_Work required_
Two lines in the listing below mark the span: one contains "pink screwdriver: 15 -> 14" and one contains "white domino: 6 -> 5". Reproduce both of them and everything between, exactly.
##########
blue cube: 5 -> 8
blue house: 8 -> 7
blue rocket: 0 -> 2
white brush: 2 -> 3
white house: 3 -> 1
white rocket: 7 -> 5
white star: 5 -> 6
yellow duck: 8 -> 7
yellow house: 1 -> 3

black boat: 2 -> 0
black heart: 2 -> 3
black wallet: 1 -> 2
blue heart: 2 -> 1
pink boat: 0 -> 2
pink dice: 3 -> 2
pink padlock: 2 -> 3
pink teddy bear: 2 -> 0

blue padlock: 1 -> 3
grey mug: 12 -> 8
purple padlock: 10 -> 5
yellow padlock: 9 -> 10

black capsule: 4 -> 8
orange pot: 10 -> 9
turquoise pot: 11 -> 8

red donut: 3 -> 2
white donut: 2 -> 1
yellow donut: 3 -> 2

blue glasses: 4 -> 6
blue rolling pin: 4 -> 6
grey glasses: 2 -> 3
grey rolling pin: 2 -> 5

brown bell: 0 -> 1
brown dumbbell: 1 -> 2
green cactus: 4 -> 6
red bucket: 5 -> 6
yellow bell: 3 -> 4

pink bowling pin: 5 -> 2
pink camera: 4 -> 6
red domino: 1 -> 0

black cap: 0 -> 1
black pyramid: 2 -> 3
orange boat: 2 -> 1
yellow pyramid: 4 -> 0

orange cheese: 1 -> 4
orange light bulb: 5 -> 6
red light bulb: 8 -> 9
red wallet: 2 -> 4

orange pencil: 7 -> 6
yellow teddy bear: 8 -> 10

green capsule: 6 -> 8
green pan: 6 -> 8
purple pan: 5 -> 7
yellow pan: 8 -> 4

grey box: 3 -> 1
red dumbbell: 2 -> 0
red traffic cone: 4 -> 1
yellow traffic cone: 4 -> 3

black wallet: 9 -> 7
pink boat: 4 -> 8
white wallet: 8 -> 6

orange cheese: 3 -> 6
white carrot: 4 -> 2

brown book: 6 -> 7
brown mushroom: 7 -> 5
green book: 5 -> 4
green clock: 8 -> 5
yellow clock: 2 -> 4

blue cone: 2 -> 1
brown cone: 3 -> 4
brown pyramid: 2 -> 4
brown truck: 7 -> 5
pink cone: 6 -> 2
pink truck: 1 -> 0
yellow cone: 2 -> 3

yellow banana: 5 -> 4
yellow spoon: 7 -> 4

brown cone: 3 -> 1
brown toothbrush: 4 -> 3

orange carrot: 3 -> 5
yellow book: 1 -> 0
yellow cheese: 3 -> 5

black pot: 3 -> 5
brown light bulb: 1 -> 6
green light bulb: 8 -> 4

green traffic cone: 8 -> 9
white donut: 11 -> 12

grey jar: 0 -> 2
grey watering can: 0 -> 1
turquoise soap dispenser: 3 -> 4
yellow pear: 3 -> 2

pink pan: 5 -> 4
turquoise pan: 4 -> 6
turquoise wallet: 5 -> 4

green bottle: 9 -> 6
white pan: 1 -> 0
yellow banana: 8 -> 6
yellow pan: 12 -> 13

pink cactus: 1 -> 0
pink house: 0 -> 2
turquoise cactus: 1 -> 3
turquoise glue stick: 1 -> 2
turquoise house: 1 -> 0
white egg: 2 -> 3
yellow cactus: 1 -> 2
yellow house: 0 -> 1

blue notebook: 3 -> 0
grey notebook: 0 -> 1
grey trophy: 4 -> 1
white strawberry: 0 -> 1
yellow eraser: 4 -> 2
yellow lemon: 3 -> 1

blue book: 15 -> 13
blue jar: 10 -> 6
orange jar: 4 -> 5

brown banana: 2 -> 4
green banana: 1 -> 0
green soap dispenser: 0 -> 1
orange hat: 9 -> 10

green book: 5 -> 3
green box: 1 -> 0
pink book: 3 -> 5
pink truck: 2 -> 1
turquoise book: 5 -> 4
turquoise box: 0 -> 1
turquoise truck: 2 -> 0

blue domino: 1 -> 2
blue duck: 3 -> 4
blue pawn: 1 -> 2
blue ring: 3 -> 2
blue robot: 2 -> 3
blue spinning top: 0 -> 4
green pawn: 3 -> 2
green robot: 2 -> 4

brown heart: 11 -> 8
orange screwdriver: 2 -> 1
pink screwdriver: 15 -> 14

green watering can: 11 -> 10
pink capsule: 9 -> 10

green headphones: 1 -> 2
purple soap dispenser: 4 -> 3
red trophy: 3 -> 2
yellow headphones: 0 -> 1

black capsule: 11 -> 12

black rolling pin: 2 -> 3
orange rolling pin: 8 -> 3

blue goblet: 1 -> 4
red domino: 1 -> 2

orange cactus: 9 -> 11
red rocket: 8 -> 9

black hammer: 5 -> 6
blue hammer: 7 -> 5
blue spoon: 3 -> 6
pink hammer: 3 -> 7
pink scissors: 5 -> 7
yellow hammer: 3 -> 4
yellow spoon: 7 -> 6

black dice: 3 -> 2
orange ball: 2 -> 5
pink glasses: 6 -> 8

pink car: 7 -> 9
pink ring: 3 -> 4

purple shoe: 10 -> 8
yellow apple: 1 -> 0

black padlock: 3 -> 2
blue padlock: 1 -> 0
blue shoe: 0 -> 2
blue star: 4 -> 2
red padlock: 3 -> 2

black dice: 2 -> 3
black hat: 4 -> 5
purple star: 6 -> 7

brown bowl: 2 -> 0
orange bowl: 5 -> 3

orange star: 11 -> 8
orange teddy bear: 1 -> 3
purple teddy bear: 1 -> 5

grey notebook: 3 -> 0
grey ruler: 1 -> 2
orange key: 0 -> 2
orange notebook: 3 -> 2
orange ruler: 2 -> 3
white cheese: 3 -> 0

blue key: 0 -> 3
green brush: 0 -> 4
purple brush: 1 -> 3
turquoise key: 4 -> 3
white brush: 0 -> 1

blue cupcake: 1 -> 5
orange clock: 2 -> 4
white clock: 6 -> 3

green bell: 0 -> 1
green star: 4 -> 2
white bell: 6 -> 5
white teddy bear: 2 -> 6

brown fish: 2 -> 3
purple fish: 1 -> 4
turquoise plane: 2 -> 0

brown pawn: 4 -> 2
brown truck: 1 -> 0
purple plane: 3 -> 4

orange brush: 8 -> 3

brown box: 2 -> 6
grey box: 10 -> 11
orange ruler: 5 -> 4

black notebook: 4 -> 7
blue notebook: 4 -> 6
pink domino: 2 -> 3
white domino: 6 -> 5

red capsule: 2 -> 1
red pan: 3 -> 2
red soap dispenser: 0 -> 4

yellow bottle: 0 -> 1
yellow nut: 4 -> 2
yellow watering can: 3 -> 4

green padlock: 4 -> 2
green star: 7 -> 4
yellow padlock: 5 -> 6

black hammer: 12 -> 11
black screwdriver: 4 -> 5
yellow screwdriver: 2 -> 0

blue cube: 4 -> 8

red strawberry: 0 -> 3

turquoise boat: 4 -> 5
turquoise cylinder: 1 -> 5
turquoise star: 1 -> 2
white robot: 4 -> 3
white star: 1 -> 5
##########
_Task answer_
pink screwdriver: 15 -> 14

green watering can: 11 -> 10
pink capsule: 9 -> 10

green headphones: 1 -> 2
purple soap dispenser: 4 -> 3
red trophy: 3 -> 2
yellow headphones: 0 -> 1

black capsule: 11 -> 12

black rolling pin: 2 -> 3
orange rolling pin: 8 -> 3

blue goblet: 1 -> 4
red domino: 1 -> 2

orange cactus: 9 -> 11
red rocket: 8 -> 9

black hammer: 5 -> 6
blue hammer: 7 -> 5
blue spoon: 3 -> 6
pink hammer: 3 -> 7
pink scissors: 5 -> 7
yellow hammer: 3 -> 4
yellow spoon: 7 -> 6

black dice: 3 -> 2
orange ball: 2 -> 5
pink glasses: 6 -> 8

pink car: 7 -> 9
pink ring: 3 -> 4

purple shoe: 10 -> 8
yellow apple: 1 -> 0

black padlock: 3 -> 2
blue padlock: 1 -> 0
blue shoe: 0 -> 2
blue star: 4 -> 2
red padlock: 3 -> 2

black dice: 2 -> 3
black hat: 4 -> 5
purple star: 6 -> 7

brown bowl: 2 -> 0
orange bowl: 5 -> 3

orange star: 11 -> 8
orange teddy bear: 1 -> 3
purple teddy bear: 1 -> 5

grey notebook: 3 -> 0
grey ruler: 1 -> 2
orange key: 0 -> 2
orange notebook: 3 -> 2
orange ruler: 2 -> 3
white cheese: 3 -> 0

blue key: 0 -> 3
green brush: 0 -> 4
purple brush: 1 -> 3
turquoise key: 4 -> 3
white brush: 0 -> 1

blue cupcake: 1 -> 5
orange clock: 2 -> 4
white clock: 6 -> 3

green bell: 0 -> 1
green star: 4 -> 2
white bell: 6 -> 5
white teddy bear: 2 -> 6

brown fish: 2 -> 3
purple fish: 1 -> 4
turquoise plane: 2 -> 0

brown pawn: 4 -> 2
brown truck: 1 -> 0
purple plane: 3 -> 4

orange brush: 8 -> 3

brown box: 2 -> 6
grey box: 10 -> 11
orange ruler: 5 -> 4

black notebook: 4 -> 7
blue notebook: 4 -> 6
pink domino: 2 -> 3
white domino: 6 -> 5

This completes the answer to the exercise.